**WHAT IS EXPECTED**
Each record below must be reproduced exactly as it reads, with its images omitted.
** Opening RECORDS TO PROCESS block **
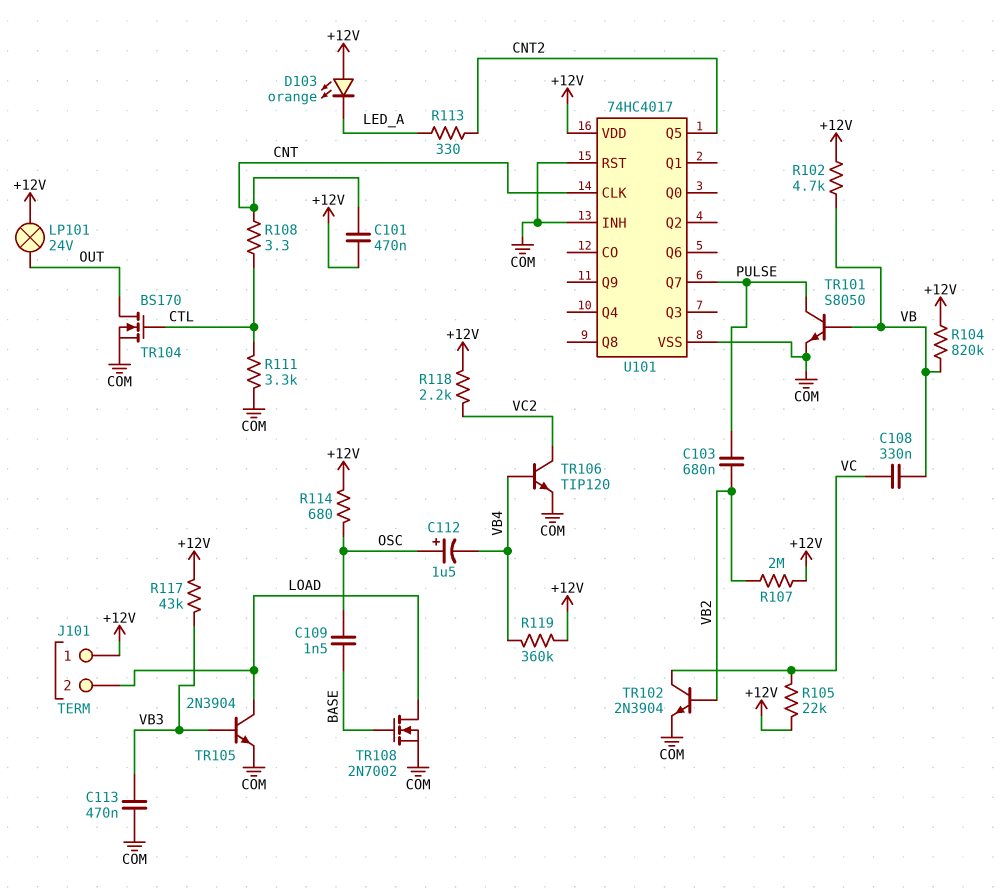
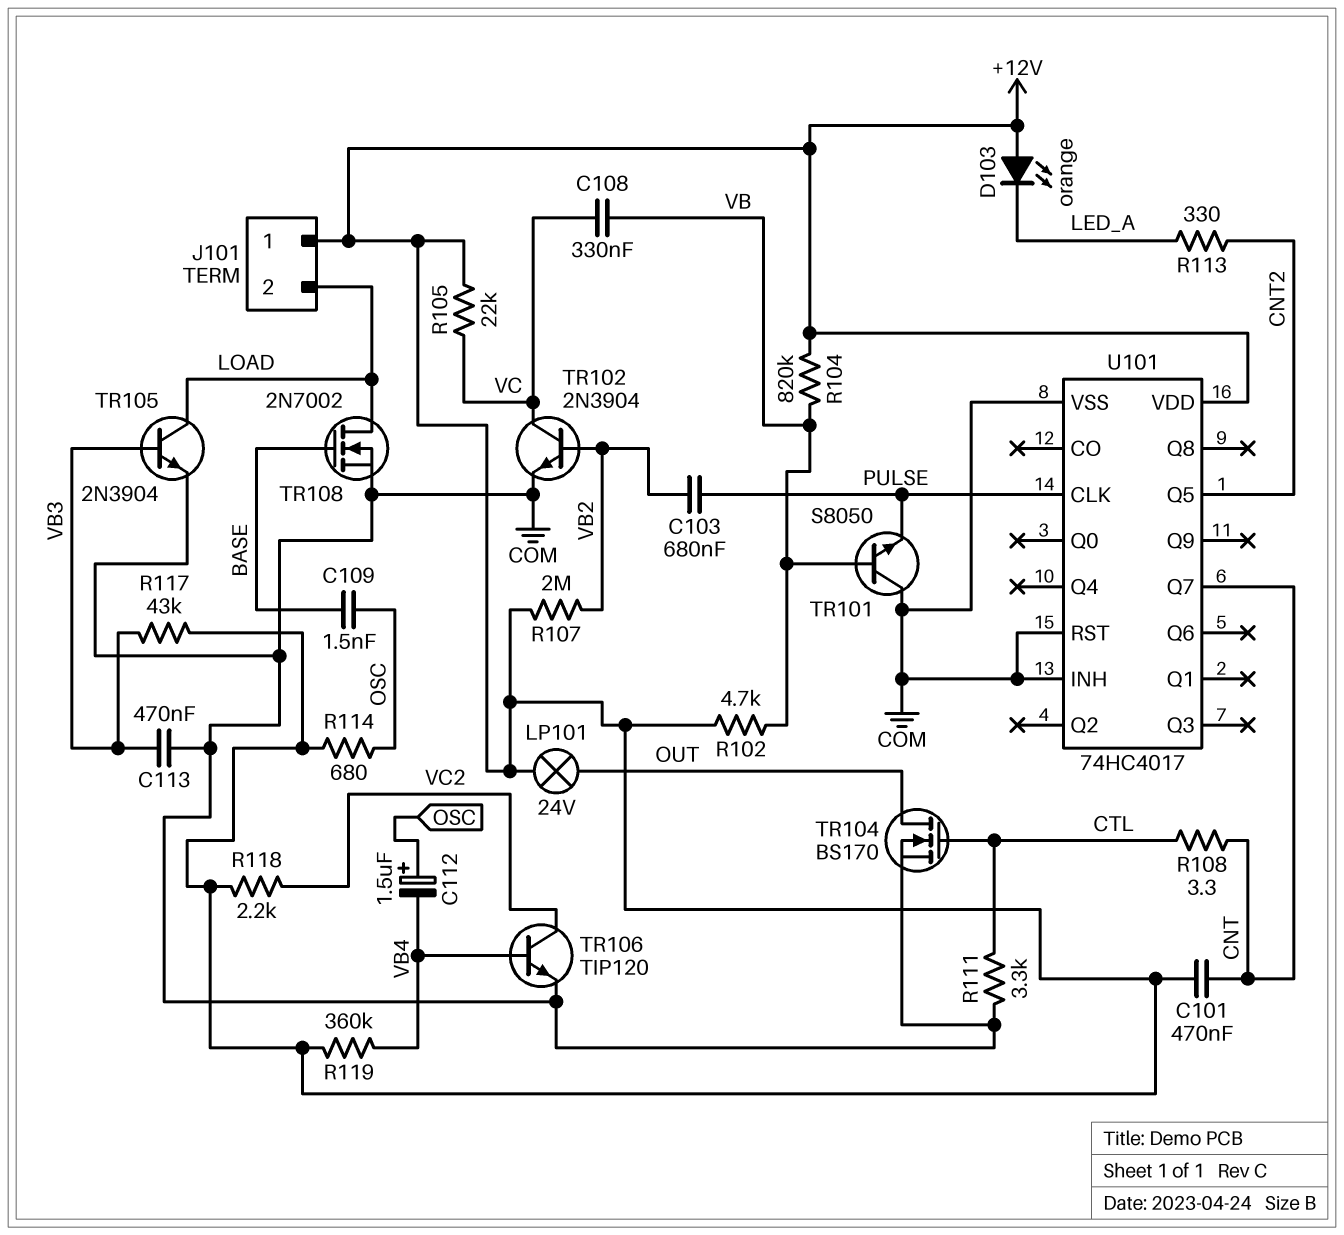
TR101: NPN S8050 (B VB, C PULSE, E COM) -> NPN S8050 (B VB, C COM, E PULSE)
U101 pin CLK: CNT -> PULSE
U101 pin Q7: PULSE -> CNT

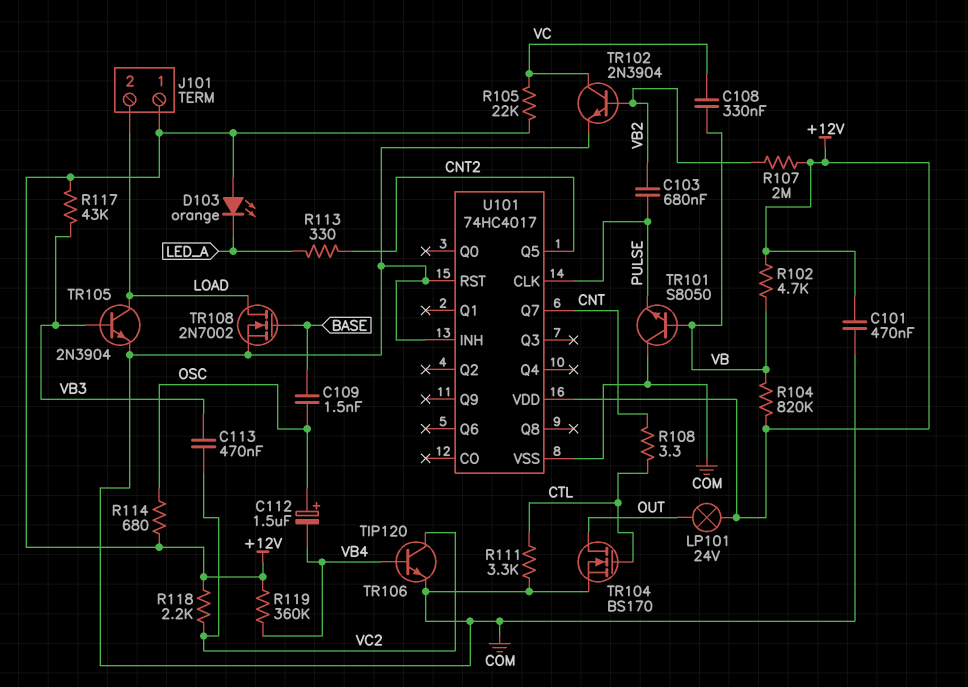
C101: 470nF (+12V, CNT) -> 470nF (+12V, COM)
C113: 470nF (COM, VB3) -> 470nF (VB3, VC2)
** Closing RECORDS TO PROCESS block **
**ANSWER FOR THIS EXERCISE**
TR101: NPN S8050 (B VB, C PULSE, E COM) -> NPN S8050 (B VB, C COM, E PULSE)
U101 pin CLK: CNT -> PULSE
U101 pin Q7: PULSE -> CNT

C101: 470nF (+12V, CNT) -> 470nF (+12V, COM)
C113: 470nF (COM, VB3) -> 470nF (VB3, VC2)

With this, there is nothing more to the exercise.